* [EXERCISE OBJECTIVE] Exact copy, pictures excluded: write out every line below.

* [INPUT DATA]
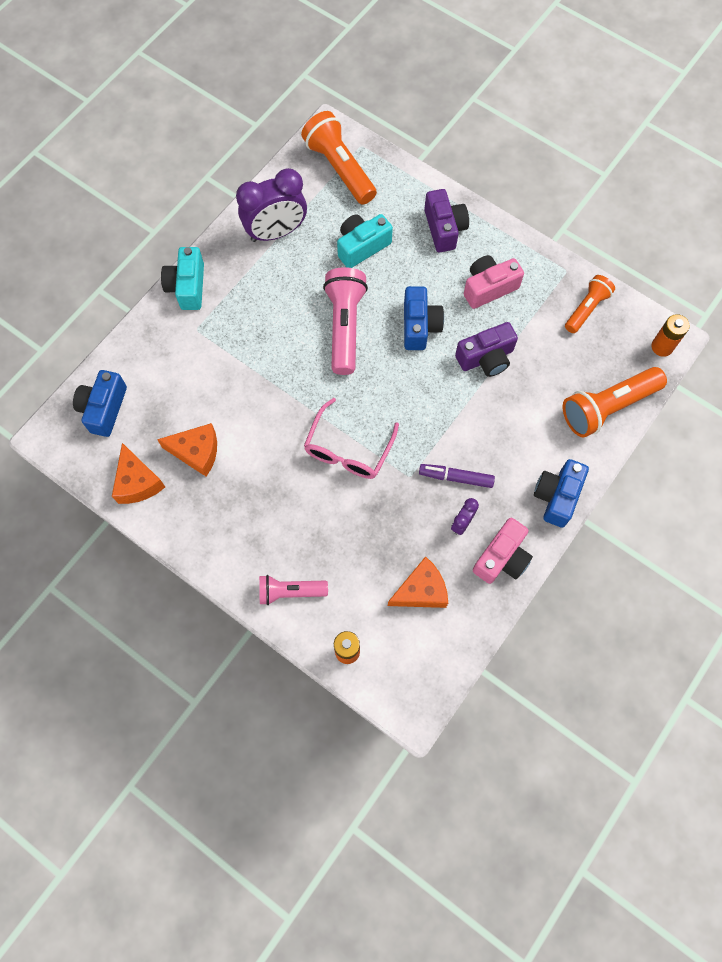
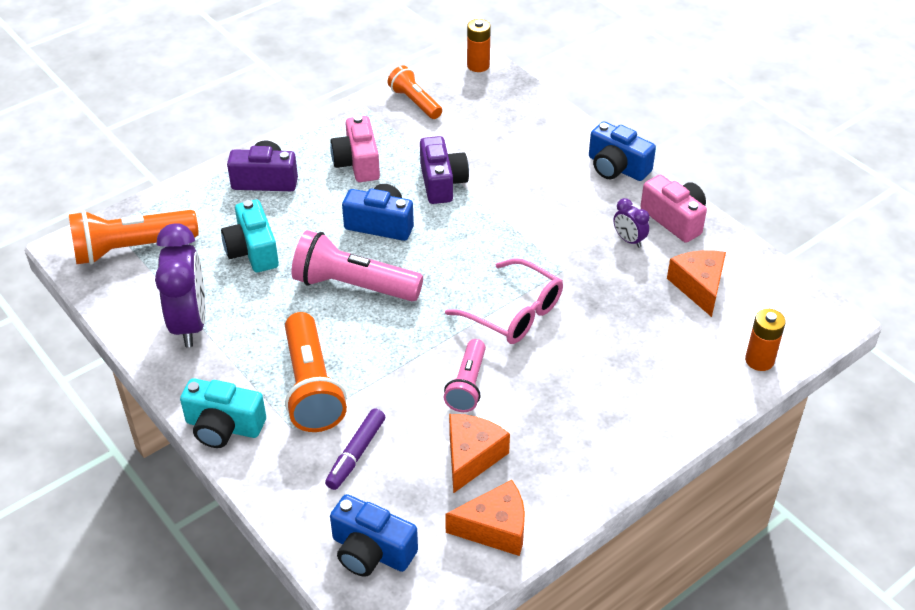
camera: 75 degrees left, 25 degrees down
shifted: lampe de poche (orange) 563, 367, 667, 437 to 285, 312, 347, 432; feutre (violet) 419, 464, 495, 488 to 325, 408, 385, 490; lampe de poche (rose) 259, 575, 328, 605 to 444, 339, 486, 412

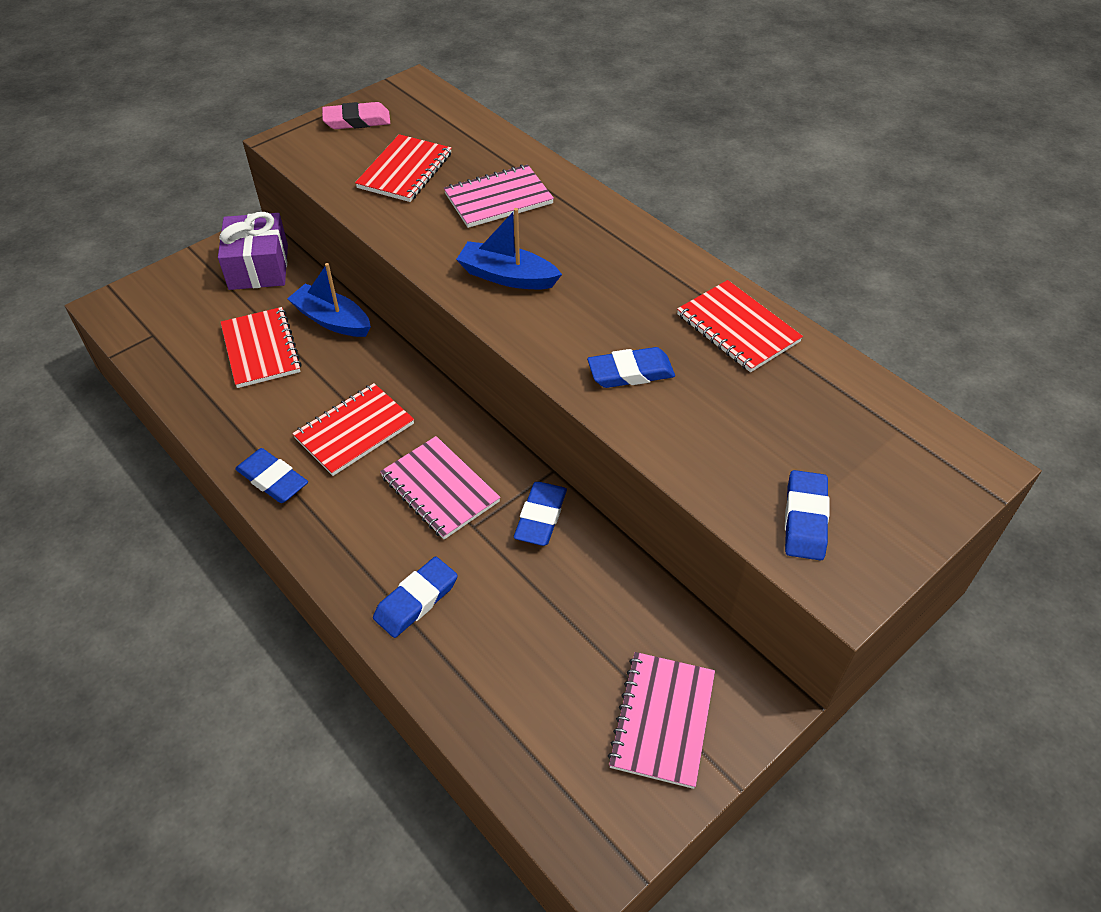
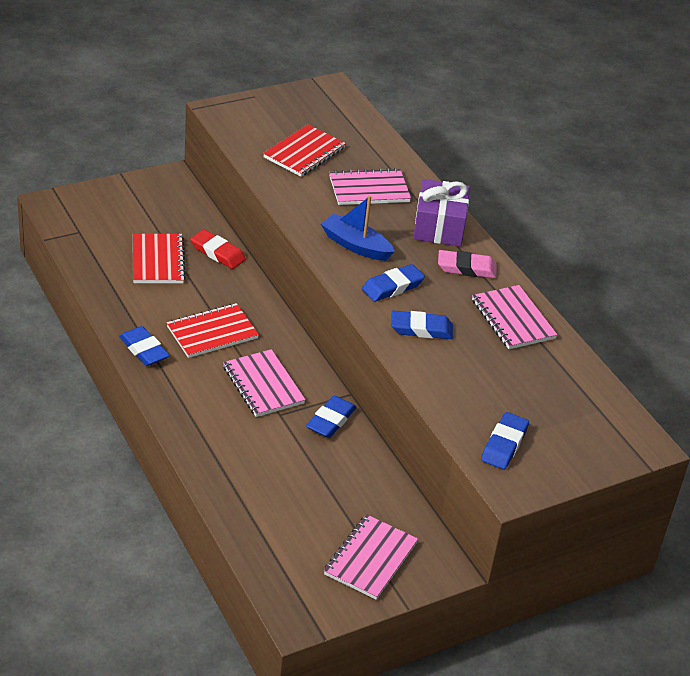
camera: 10 degrees right, 10 degrees down
shifted: gomme (rose) 322, 102, 390, 129 to 438, 250, 497, 278; cadeau (violet) 218, 212, 288, 290 to 413, 179, 470, 247; gomme (bleu) 373, 557, 458, 638 to 362, 264, 425, 302
swapped: bateau (bleu) 287, 263, 371, 337 to gomme (rouge) 191, 229, 246, 269
repainted: carnet (rouge) 677, 280, 803, 372 to carnet (rose) 472, 285, 558, 349

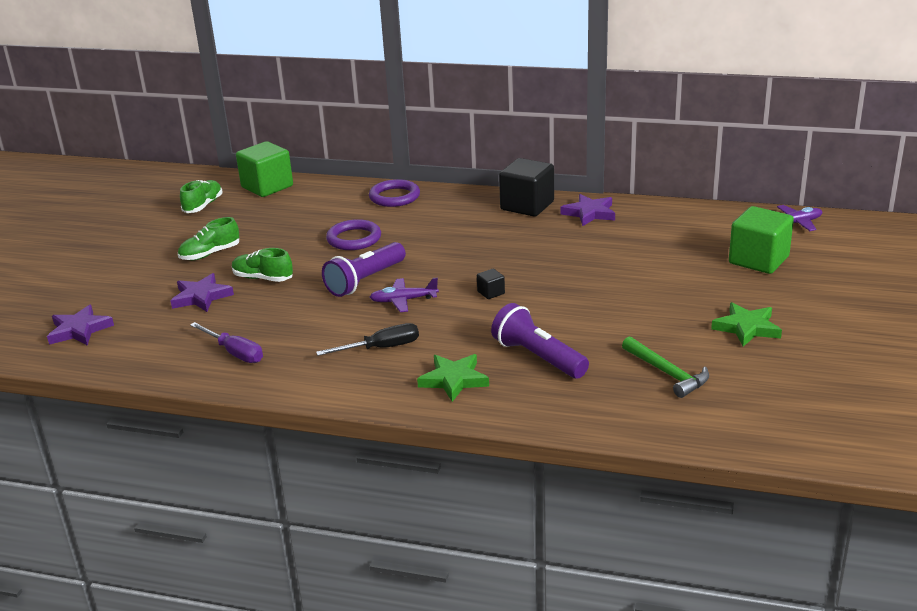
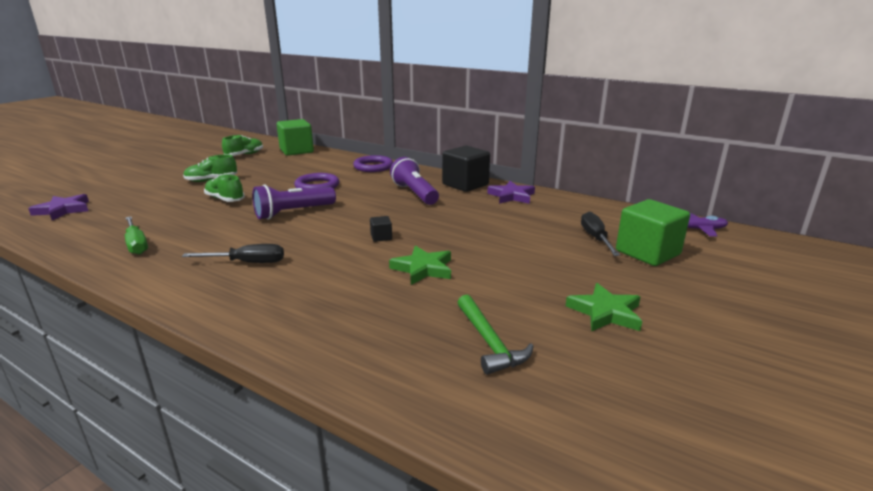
camera: 15 degrees right, 5 degrees down
gone: étoile (violet) 170, 273, 234, 312; avion (violet) 370, 278, 439, 312
new: tournevis (noir) 581, 211, 620, 256
shifted: lampe de poche (violet) 491, 303, 589, 379 to 390, 157, 439, 205; étoile (vert) 417, 354, 489, 402 to 389, 245, 451, 285
repainted: tournevis (violet) 190, 322, 263, 363 to tournevis (vert) 125, 216, 148, 255

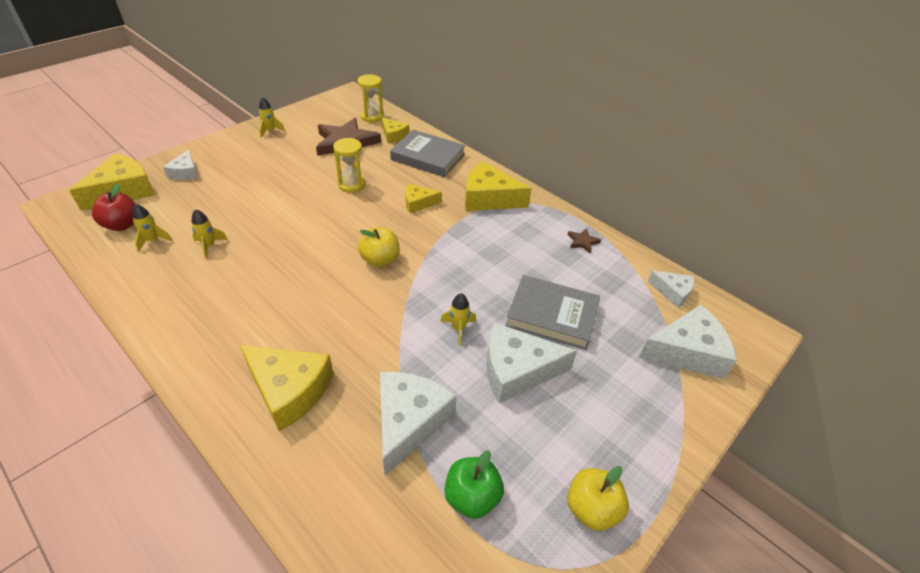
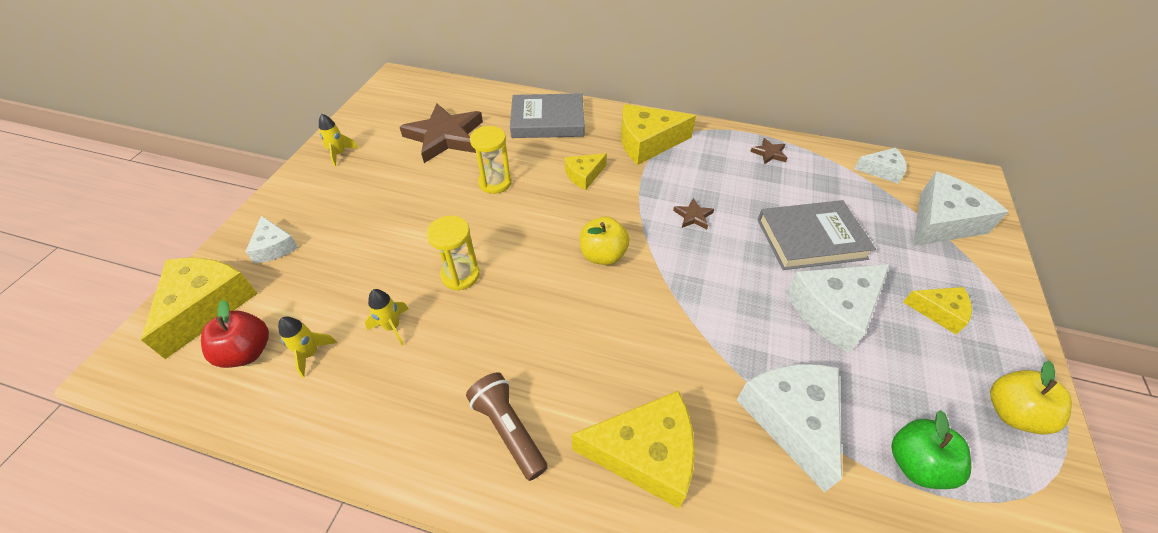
camera: 25 degrees left, 5 degrees up
gone: fusée (jaune) 440, 293, 476, 346
new: étoile (marron) 673, 198, 714, 229; lampe de poche (marron) 466, 372, 548, 481
shifted: sablier (jaune) 357, 74, 384, 123 to 426, 216, 480, 291; fromage (jaune) 381, 117, 409, 143 to 903, 287, 972, 335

* [ANSWER BOX]
camera: 75 degrees left, 25 degrees down
shifted: lampe de poche (orange) 563, 367, 667, 437 to 285, 312, 347, 432; feutre (violet) 419, 464, 495, 488 to 325, 408, 385, 490; lampe de poche (rose) 259, 575, 328, 605 to 444, 339, 486, 412

camera: 10 degrees right, 10 degrees down
shifted: gomme (rose) 322, 102, 390, 129 to 438, 250, 497, 278; cadeau (violet) 218, 212, 288, 290 to 413, 179, 470, 247; gomme (bleu) 373, 557, 458, 638 to 362, 264, 425, 302
swapped: bateau (bleu) 287, 263, 371, 337 to gomme (rouge) 191, 229, 246, 269
repainted: carnet (rouge) 677, 280, 803, 372 to carnet (rose) 472, 285, 558, 349

camera: 15 degrees right, 5 degrees down
gone: étoile (violet) 170, 273, 234, 312; avion (violet) 370, 278, 439, 312
new: tournevis (noir) 581, 211, 620, 256
shifted: lampe de poche (violet) 491, 303, 589, 379 to 390, 157, 439, 205; étoile (vert) 417, 354, 489, 402 to 389, 245, 451, 285
repainted: tournevis (violet) 190, 322, 263, 363 to tournevis (vert) 125, 216, 148, 255

camera: 25 degrees left, 5 degrees up
gone: fusée (jaune) 440, 293, 476, 346
new: étoile (marron) 673, 198, 714, 229; lampe de poche (marron) 466, 372, 548, 481
shifted: sablier (jaune) 357, 74, 384, 123 to 426, 216, 480, 291; fromage (jaune) 381, 117, 409, 143 to 903, 287, 972, 335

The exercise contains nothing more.